## What you are asked to do
While you copy the lines below, skip the pictures and keep the rest exact.
═══ Information supplied
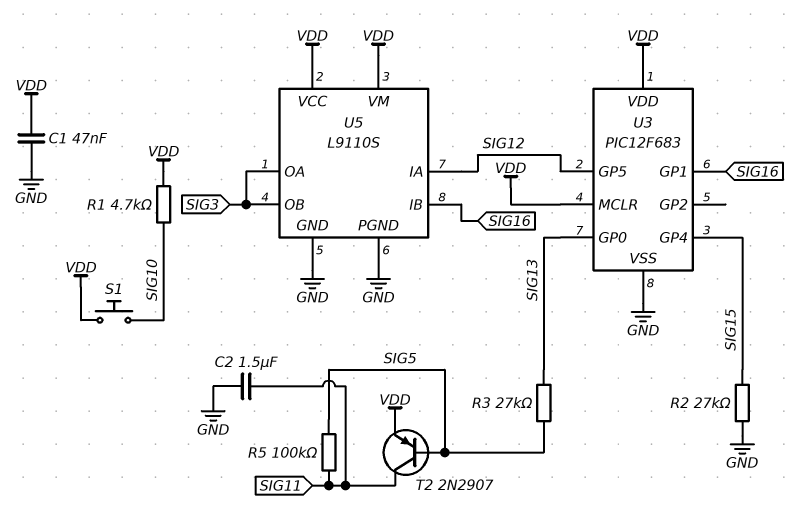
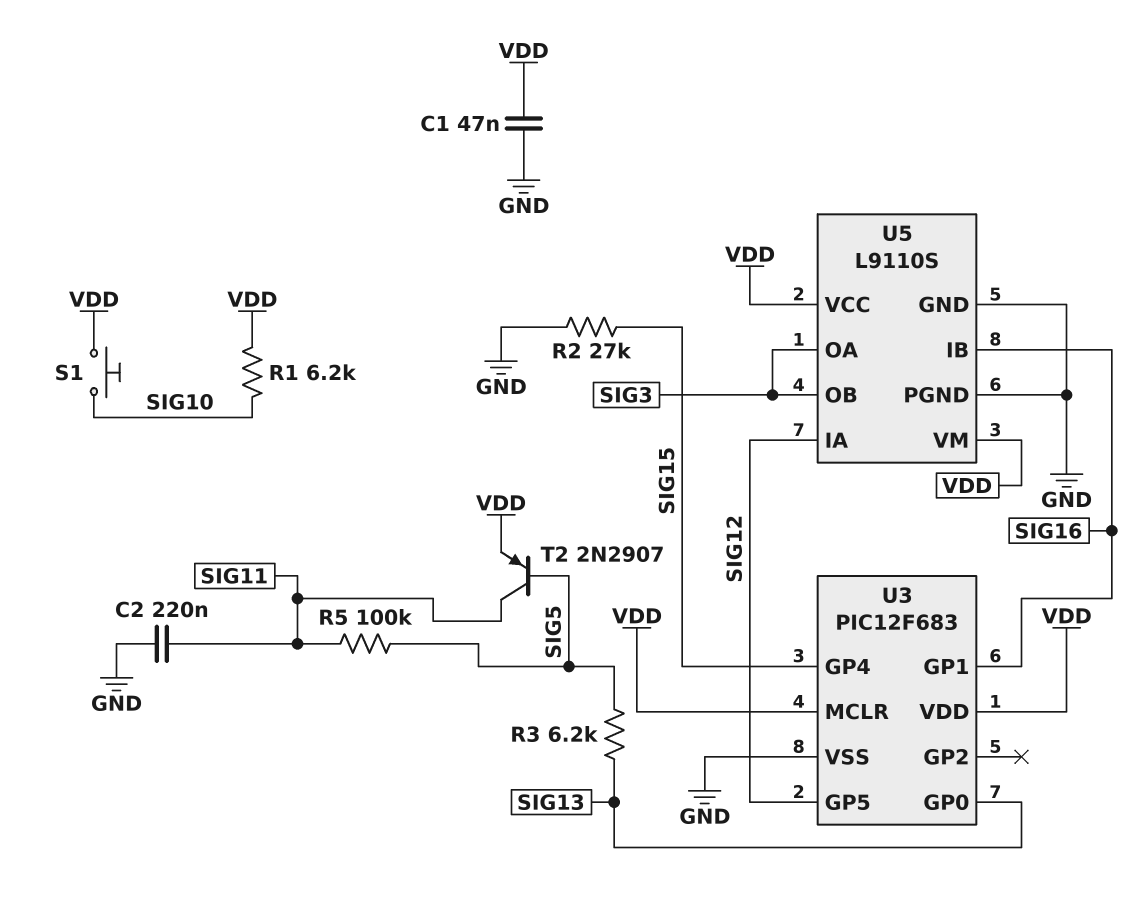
C2: 1.5uF (GND, SIG11) -> 220nF (GND, SIG11)
R1: 4.7k (SIG10, VDD) -> 6.2k (SIG10, VDD)
R3: 27k (SIG5, SIG13) -> 6.2k (SIG5, SIG13)

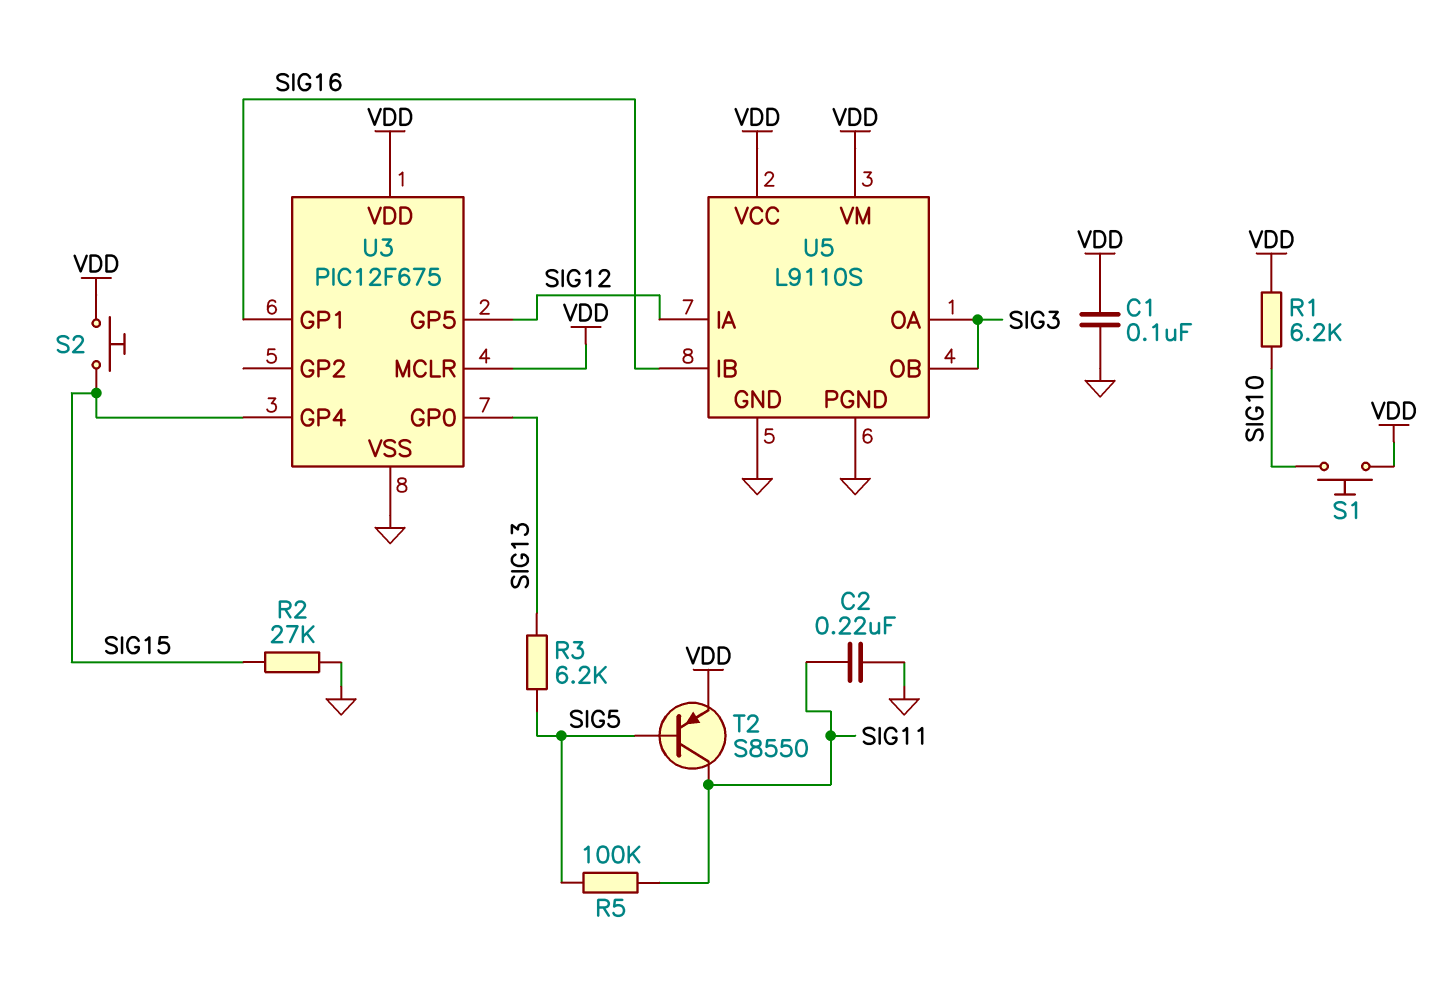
C1: 47nF (GND, VDD) -> 100nF (GND, VDD)
S2: none -> button (SIG15, VDD)
T2: PNP 2N2907 (B SIG5, C SIG11, E VDD) -> PNP S8550 (B SIG5, C SIG11, E VDD)
U3: PIC12F683 -> PIC12F675

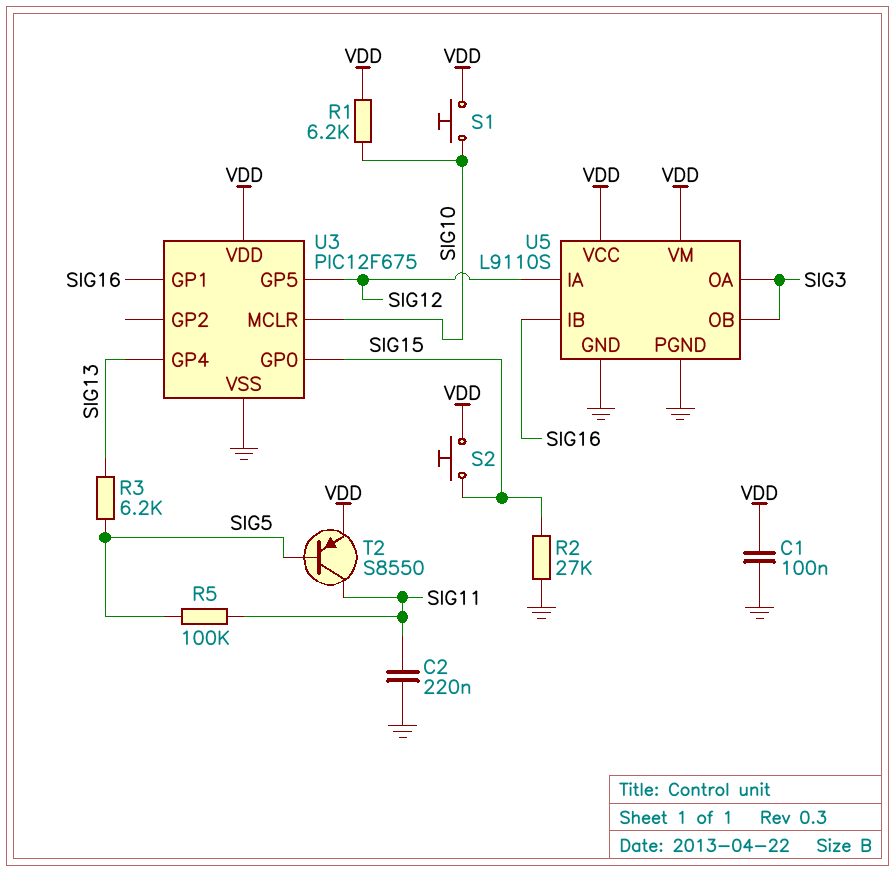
U3 pin GP0: SIG13 -> SIG15
U3 pin GP4: SIG15 -> SIG13
U3 pin MCLR: VDD -> SIG10

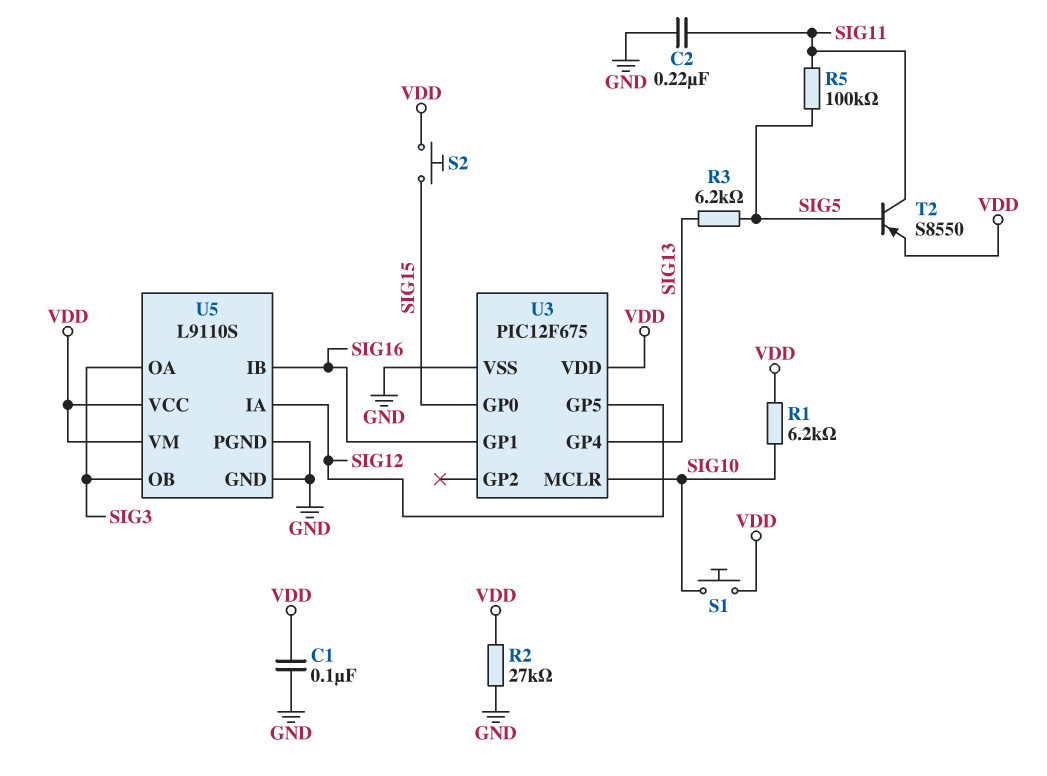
R2: 27k (GND, SIG15) -> 27k (GND, VDD)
══════
## Answer space
C2: 1.5uF (GND, SIG11) -> 220nF (GND, SIG11)
R1: 4.7k (SIG10, VDD) -> 6.2k (SIG10, VDD)
R3: 27k (SIG5, SIG13) -> 6.2k (SIG5, SIG13)

C1: 47nF (GND, VDD) -> 100nF (GND, VDD)
S2: none -> button (SIG15, VDD)
T2: PNP 2N2907 (B SIG5, C SIG11, E VDD) -> PNP S8550 (B SIG5, C SIG11, E VDD)
U3: PIC12F683 -> PIC12F675

U3 pin GP0: SIG13 -> SIG15
U3 pin GP4: SIG15 -> SIG13
U3 pin MCLR: VDD -> SIG10

R2: 27k (GND, SIG15) -> 27k (GND, VDD)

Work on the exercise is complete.